** start of Extracted material **

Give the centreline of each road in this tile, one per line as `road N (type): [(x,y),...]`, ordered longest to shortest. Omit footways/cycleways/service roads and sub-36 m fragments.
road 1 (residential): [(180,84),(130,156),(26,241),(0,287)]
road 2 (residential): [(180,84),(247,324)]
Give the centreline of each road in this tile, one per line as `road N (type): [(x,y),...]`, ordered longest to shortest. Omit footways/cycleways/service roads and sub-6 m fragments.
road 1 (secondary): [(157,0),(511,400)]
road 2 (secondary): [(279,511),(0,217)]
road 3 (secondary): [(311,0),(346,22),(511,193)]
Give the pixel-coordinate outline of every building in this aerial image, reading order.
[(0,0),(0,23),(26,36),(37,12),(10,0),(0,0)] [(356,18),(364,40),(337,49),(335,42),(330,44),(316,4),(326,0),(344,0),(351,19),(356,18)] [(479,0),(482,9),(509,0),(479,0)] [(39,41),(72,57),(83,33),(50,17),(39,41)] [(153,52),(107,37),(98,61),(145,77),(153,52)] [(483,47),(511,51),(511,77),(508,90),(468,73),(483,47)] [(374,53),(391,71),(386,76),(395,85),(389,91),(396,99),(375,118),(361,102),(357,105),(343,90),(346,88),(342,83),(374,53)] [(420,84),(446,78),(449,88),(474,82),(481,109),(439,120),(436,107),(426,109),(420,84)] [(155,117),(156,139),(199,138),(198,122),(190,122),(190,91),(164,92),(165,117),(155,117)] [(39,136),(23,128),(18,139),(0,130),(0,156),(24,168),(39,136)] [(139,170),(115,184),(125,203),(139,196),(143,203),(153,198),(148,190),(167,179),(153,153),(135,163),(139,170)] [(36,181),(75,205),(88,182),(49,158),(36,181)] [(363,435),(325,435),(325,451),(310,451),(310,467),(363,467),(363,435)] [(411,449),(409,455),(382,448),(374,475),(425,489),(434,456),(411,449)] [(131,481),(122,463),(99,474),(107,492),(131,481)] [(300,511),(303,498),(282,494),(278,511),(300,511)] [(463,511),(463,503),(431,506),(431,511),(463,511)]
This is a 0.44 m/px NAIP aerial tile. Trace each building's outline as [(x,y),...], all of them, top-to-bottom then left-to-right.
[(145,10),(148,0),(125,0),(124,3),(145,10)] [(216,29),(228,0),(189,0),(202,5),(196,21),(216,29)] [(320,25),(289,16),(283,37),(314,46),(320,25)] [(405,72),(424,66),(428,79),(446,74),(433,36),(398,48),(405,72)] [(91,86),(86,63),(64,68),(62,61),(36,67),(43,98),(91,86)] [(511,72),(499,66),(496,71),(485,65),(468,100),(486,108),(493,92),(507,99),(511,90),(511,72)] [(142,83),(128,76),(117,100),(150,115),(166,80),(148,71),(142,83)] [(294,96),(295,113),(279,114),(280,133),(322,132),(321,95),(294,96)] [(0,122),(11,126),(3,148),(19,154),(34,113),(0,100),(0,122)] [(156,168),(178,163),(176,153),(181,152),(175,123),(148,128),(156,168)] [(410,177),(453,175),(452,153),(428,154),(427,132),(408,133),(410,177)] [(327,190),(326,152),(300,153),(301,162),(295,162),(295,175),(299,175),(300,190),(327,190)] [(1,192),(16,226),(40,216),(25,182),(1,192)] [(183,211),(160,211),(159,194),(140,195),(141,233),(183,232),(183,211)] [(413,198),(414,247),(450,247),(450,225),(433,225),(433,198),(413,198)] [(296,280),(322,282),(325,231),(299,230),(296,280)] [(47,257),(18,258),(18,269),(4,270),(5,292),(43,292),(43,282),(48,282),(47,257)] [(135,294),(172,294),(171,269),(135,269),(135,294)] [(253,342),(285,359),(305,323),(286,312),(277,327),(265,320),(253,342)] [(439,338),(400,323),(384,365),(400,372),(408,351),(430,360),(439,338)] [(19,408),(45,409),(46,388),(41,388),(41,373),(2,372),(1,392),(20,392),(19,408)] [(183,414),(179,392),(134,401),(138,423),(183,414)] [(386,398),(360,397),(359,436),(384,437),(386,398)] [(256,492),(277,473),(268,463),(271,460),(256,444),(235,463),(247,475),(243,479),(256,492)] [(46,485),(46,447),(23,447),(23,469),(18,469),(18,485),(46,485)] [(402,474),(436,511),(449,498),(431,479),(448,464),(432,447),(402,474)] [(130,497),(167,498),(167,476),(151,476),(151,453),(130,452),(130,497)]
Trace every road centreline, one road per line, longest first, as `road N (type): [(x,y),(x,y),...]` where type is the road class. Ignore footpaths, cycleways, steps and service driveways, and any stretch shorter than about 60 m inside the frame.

** end of Extracted material **

• _Task goal_: Reproduce verbatim the material above, beginning with its first line and continuing through the line containing "road 3 (secondary): [(311,0),(346,22),(511,193)]", with both of those lines included.

• _Response for this exercise_:
Give the centreline of each road in this tile, one per line as `road N (type): [(x,y),...]`, ordered longest to shortest. Omit footways/cycleways/service roads and sub-36 m fragments.
road 1 (residential): [(180,84),(130,156),(26,241),(0,287)]
road 2 (residential): [(180,84),(247,324)]
Give the centreline of each road in this tile, one per line as `road N (type): [(x,y),...]`, ordered longest to shortest. Omit footways/cycleways/service roads and sub-6 m fragments.
road 1 (secondary): [(157,0),(511,400)]
road 2 (secondary): [(279,511),(0,217)]
road 3 (secondary): [(311,0),(346,22),(511,193)]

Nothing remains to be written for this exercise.